# [What to produce]
Using the data below, copy each line that includes the word "none".

# [Task input]
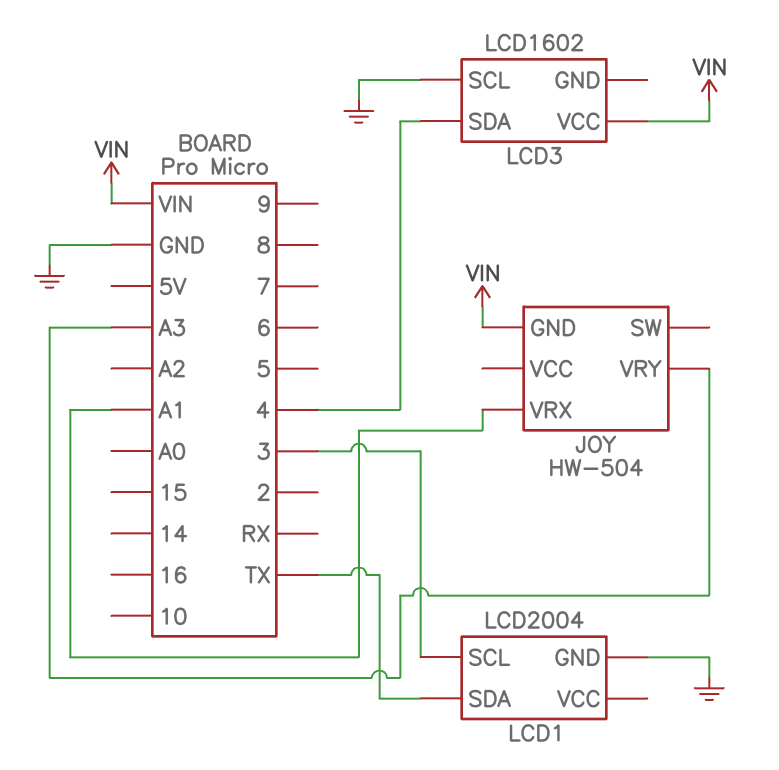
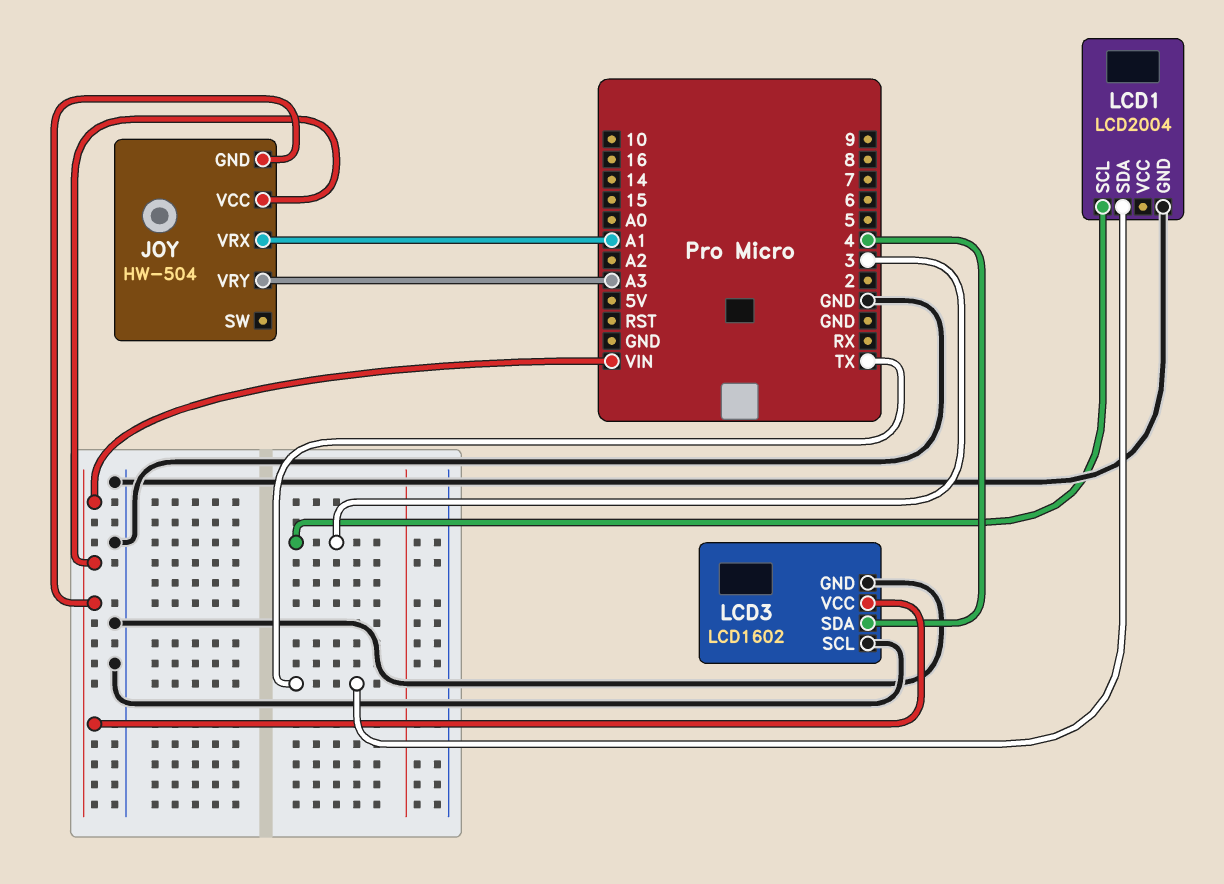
JOY pin VCC: none -> VIN
LCD3 pin GND: none -> GND

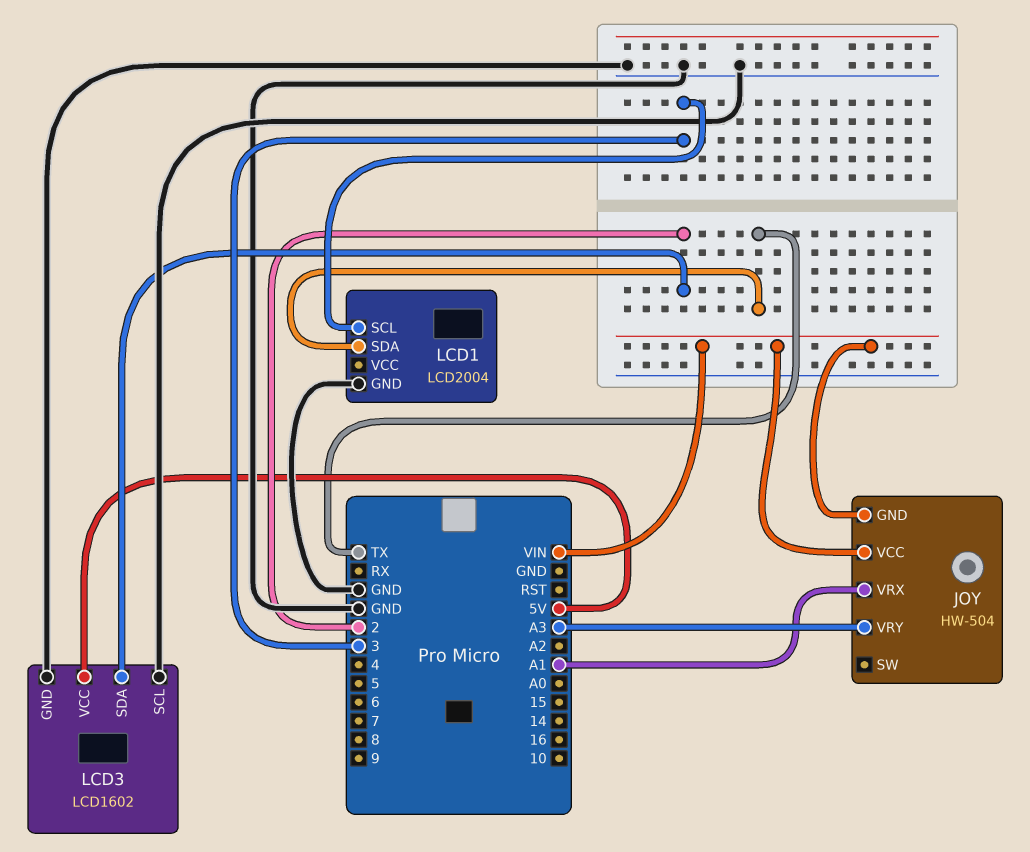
LCD3 pin SDA: 4 -> 2
LCD3 pin VCC: VIN -> 5V

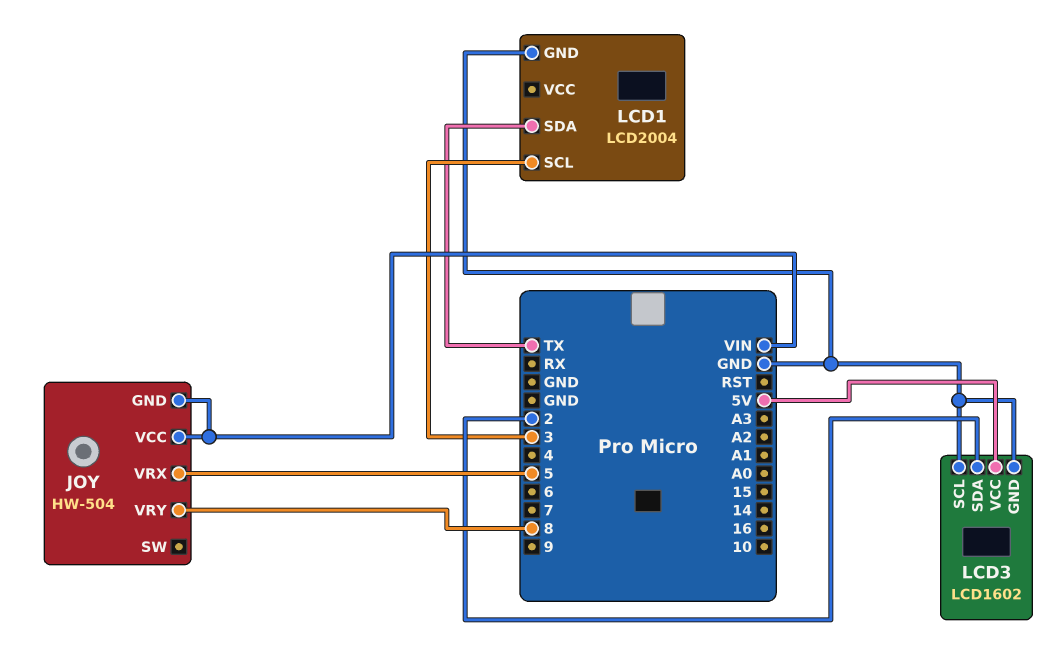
JOY pin VRX: A1 -> 5
JOY pin VRY: A3 -> 8

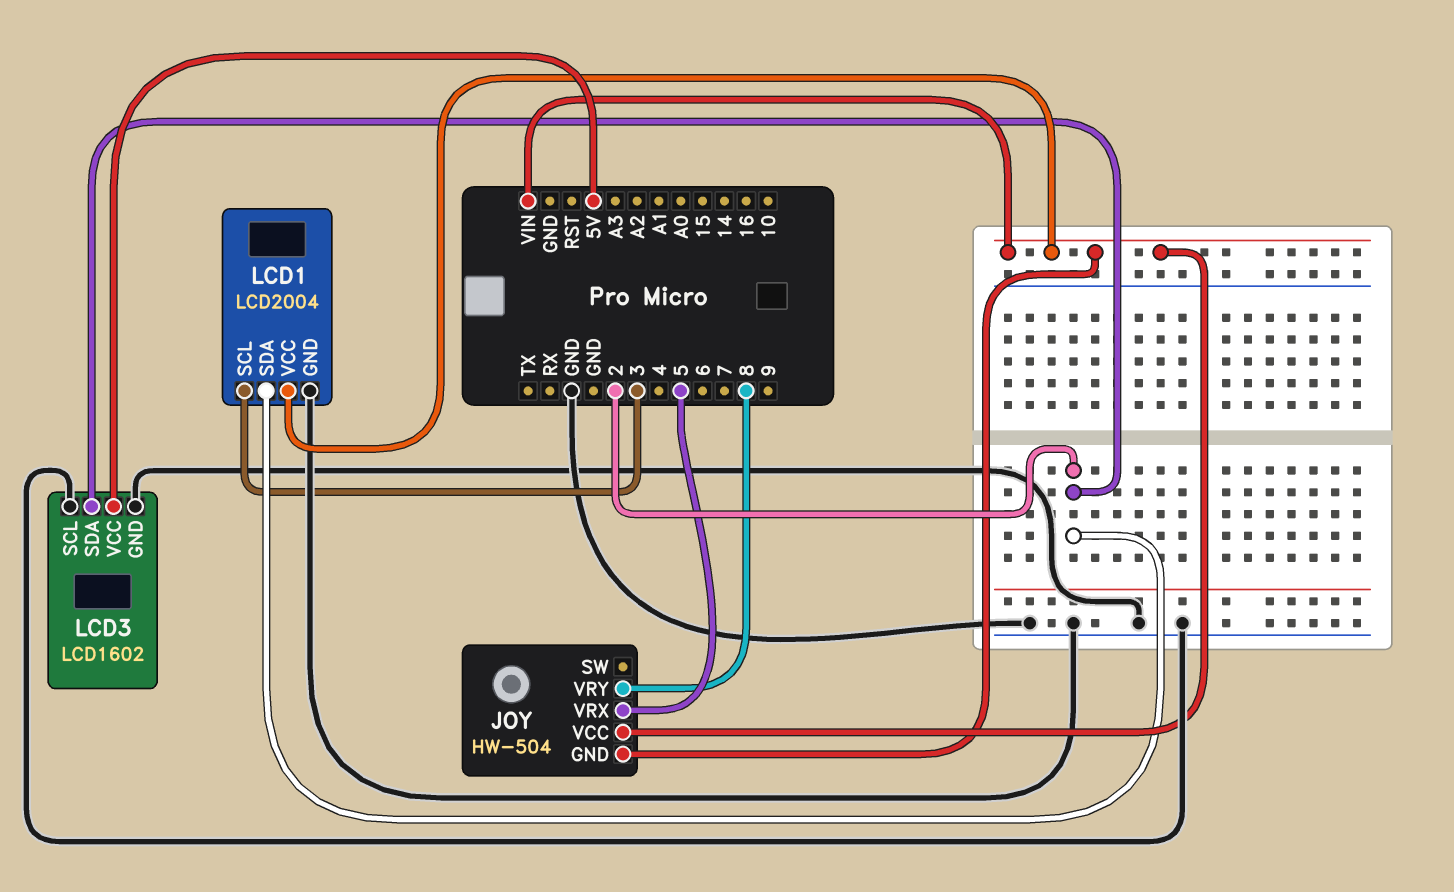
LCD1 pin SDA: TX -> 2
LCD1 pin VCC: none -> VIN

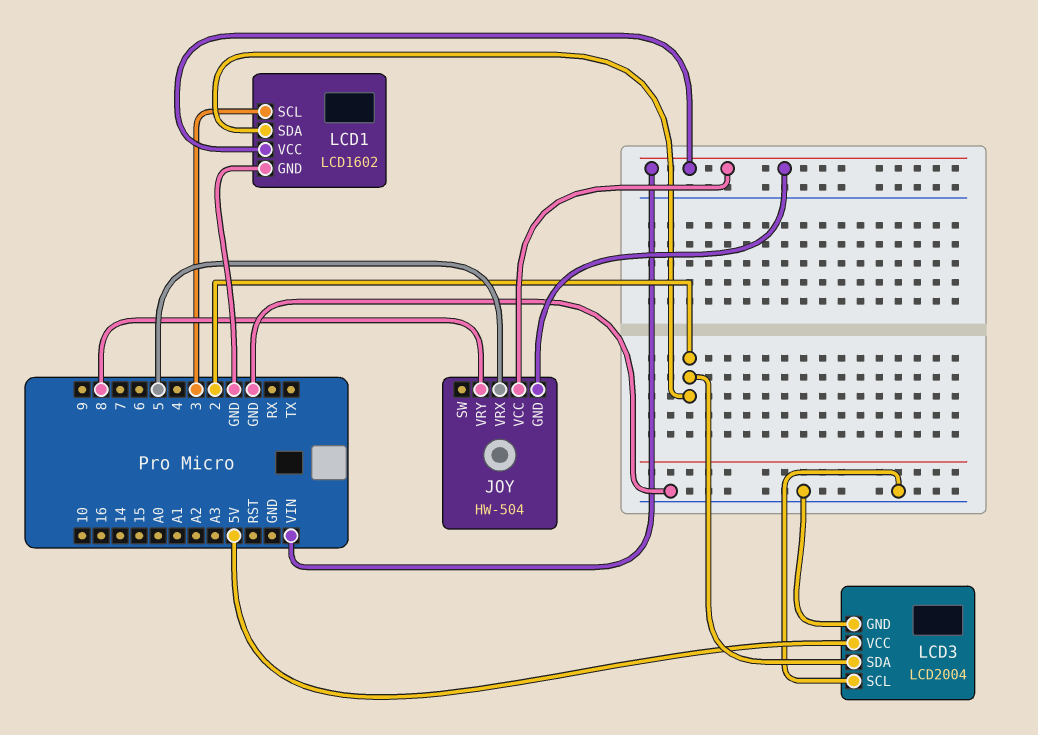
LCD1: LCD2004 -> LCD1602
LCD3: LCD1602 -> LCD2004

# [Expected output]
JOY pin VCC: none -> VIN
LCD3 pin GND: none -> GND
LCD1 pin VCC: none -> VIN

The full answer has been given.